Records for the exercise ▸
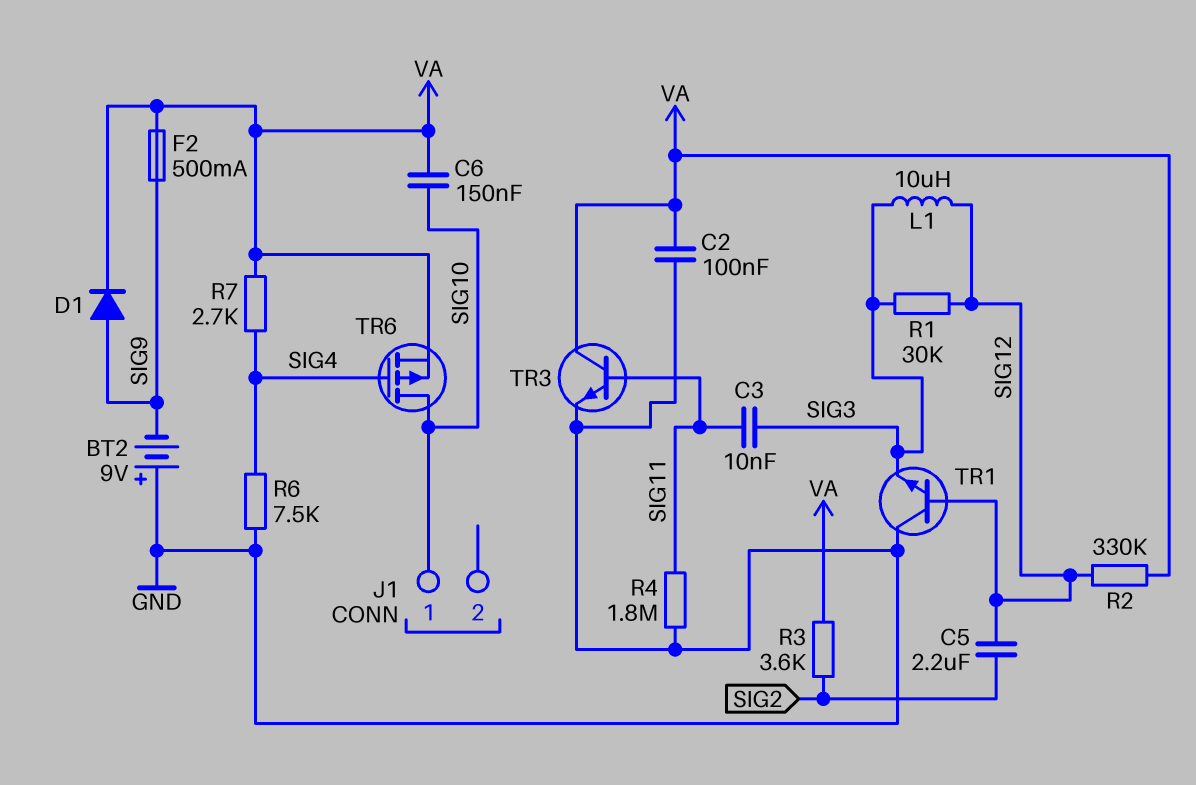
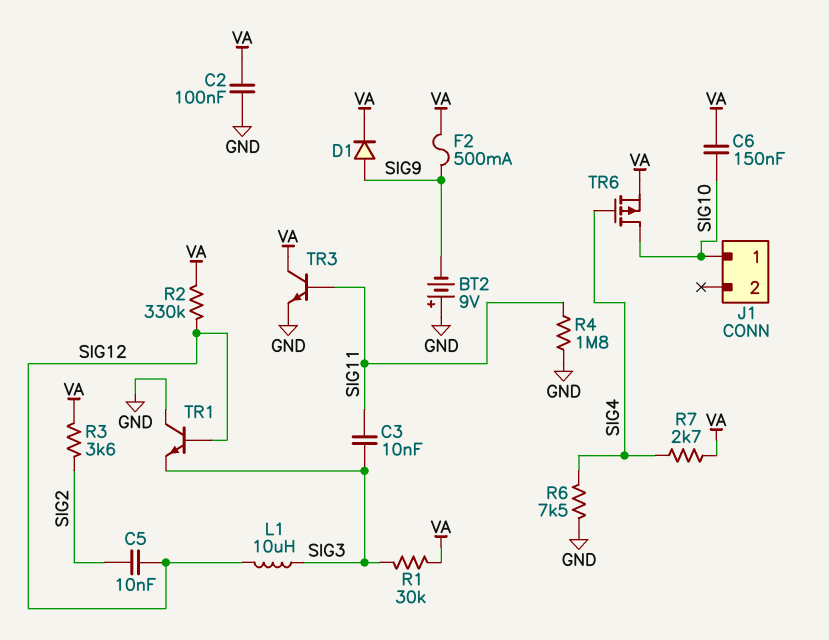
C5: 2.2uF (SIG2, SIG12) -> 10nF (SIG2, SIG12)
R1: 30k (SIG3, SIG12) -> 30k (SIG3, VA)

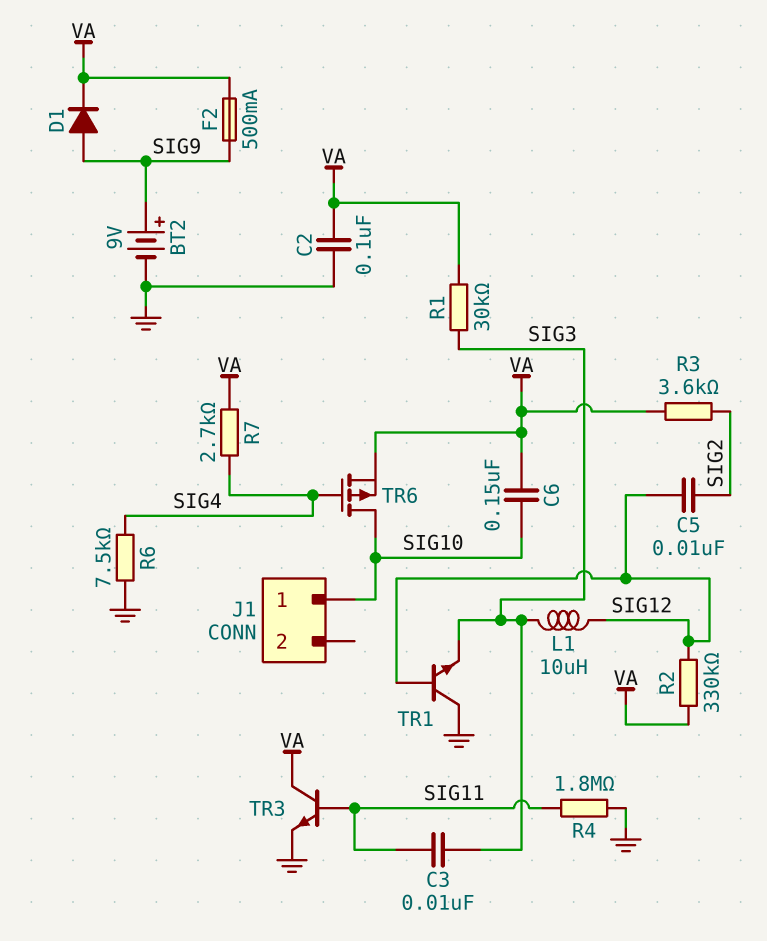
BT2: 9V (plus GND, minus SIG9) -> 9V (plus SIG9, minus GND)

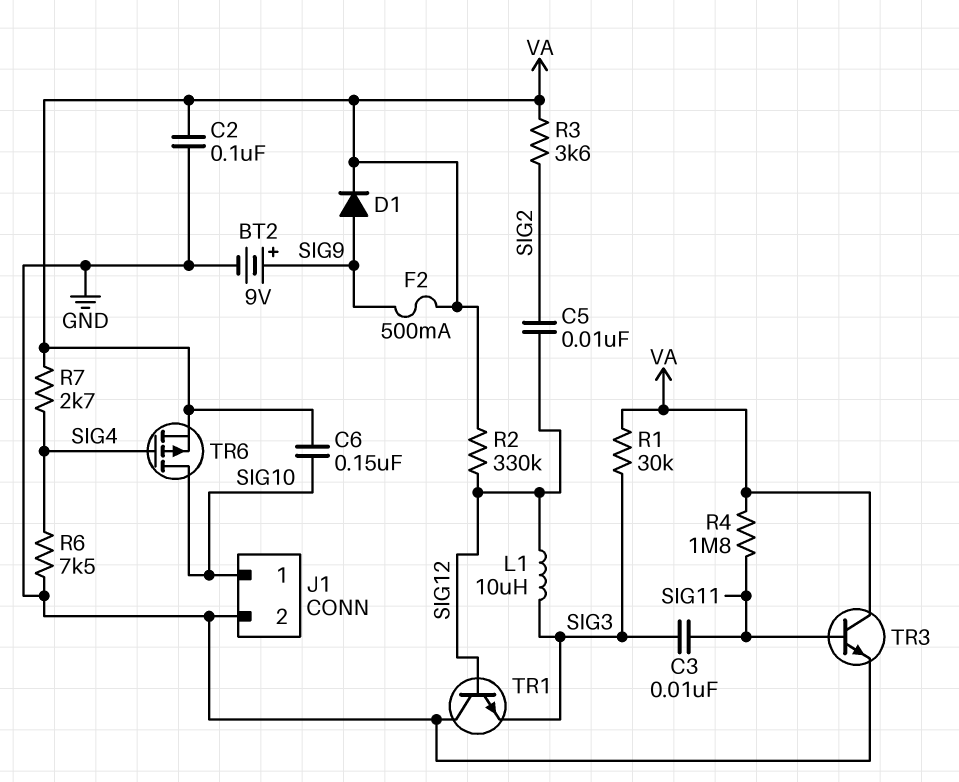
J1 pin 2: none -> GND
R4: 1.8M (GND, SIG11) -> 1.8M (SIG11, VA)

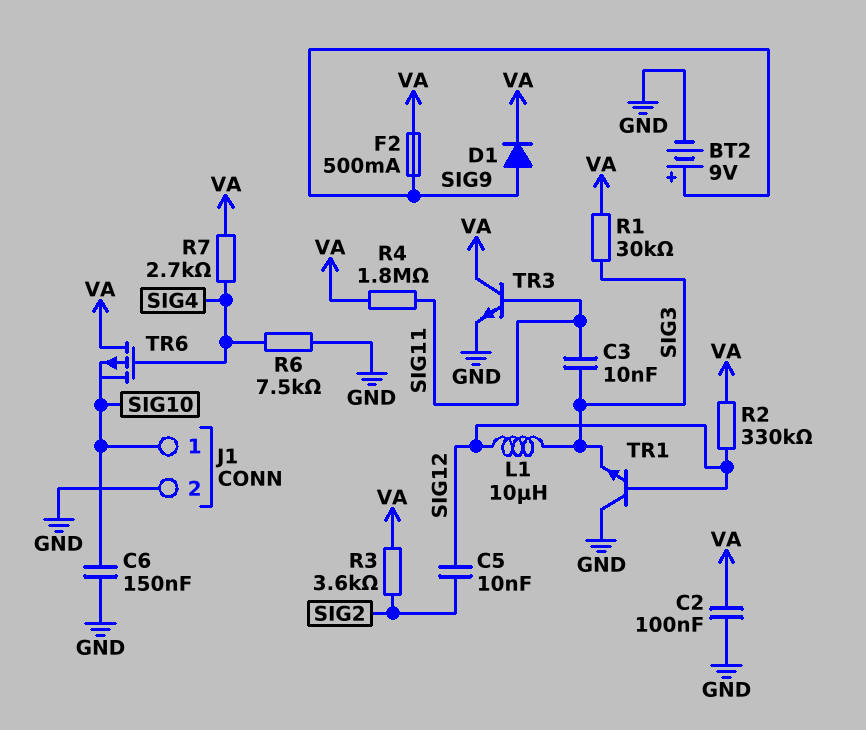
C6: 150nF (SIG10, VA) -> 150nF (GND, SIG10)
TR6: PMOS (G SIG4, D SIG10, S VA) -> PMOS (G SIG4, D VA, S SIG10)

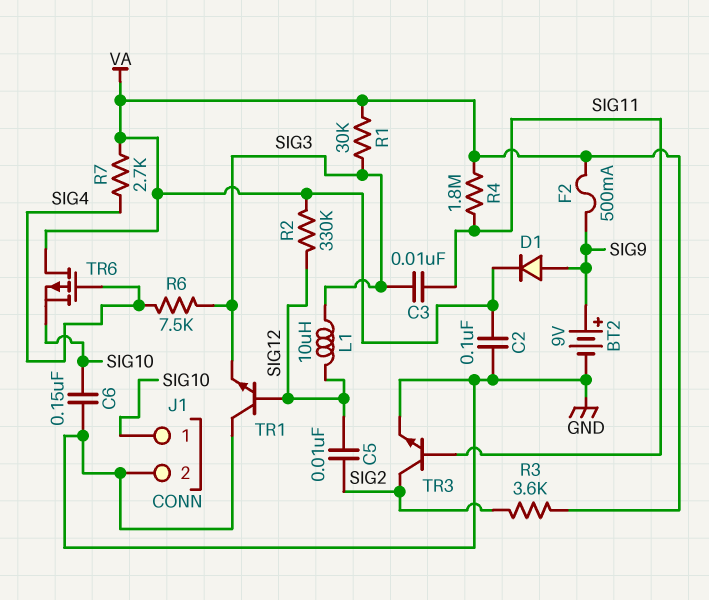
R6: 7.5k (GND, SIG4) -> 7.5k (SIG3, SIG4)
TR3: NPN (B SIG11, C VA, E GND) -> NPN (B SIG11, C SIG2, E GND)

Problem ▸ Your output should be only the lines from the line with "J1 pin 2: none -> GND" through the end of the data, exactly as they stand, and no pictures.

Solution for this task ▸
J1 pin 2: none -> GND
R4: 1.8M (GND, SIG11) -> 1.8M (SIG11, VA)

C6: 150nF (SIG10, VA) -> 150nF (GND, SIG10)
TR6: PMOS (G SIG4, D SIG10, S VA) -> PMOS (G SIG4, D VA, S SIG10)

R6: 7.5k (GND, SIG4) -> 7.5k (SIG3, SIG4)
TR3: NPN (B SIG11, C VA, E GND) -> NPN (B SIG11, C SIG2, E GND)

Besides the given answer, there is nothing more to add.